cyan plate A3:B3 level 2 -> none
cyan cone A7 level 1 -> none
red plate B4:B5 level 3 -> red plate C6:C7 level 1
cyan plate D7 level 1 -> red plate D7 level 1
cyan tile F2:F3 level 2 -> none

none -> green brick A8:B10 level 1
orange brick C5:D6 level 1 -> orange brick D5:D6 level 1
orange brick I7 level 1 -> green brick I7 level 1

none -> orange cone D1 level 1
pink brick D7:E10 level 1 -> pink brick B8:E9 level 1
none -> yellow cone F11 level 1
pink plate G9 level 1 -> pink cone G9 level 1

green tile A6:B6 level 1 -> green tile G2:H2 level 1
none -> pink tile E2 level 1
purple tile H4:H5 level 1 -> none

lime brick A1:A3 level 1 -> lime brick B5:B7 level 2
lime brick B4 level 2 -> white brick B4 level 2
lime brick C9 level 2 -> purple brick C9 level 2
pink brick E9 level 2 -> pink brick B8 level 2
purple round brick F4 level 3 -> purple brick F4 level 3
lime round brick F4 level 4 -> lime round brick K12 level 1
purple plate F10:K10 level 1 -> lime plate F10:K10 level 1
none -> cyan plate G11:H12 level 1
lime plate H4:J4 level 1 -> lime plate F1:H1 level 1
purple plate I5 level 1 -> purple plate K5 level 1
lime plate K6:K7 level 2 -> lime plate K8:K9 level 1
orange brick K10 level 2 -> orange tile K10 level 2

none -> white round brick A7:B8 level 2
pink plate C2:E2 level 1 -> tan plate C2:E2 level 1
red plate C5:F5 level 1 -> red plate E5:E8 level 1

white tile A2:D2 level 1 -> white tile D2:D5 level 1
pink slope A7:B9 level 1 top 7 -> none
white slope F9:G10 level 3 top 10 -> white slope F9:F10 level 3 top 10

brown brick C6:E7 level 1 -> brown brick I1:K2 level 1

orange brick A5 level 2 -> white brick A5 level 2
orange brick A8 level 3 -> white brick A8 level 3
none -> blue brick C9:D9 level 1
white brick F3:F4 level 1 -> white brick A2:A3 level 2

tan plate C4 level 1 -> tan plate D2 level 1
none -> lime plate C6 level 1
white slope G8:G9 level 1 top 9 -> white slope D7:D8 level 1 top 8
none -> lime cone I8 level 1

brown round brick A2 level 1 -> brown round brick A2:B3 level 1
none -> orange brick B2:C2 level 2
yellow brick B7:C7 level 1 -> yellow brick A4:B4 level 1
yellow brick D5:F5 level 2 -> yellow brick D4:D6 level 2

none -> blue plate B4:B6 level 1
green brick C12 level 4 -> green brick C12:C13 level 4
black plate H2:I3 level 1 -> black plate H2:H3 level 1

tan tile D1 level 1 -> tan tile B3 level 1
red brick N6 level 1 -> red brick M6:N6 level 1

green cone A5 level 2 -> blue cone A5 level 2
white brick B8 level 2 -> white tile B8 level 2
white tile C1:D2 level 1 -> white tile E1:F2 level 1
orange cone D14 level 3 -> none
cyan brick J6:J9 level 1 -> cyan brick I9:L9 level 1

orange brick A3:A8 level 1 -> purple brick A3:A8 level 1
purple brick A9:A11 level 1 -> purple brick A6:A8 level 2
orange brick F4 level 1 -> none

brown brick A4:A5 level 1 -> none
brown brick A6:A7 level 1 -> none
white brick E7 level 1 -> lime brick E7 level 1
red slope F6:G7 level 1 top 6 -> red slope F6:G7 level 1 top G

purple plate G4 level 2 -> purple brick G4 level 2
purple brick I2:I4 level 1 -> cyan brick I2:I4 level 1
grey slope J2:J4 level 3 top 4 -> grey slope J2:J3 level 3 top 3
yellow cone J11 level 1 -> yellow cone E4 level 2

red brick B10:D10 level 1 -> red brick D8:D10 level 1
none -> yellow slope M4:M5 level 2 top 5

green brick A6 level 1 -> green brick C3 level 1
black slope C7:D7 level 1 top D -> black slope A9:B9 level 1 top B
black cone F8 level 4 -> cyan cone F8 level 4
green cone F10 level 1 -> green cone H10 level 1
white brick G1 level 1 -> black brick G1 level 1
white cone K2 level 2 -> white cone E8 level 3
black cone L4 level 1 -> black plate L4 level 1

• EXERCISE
Tally the lines in the listing that hold the string "brown"; your reply is that total alone.

• TASK RESULT
4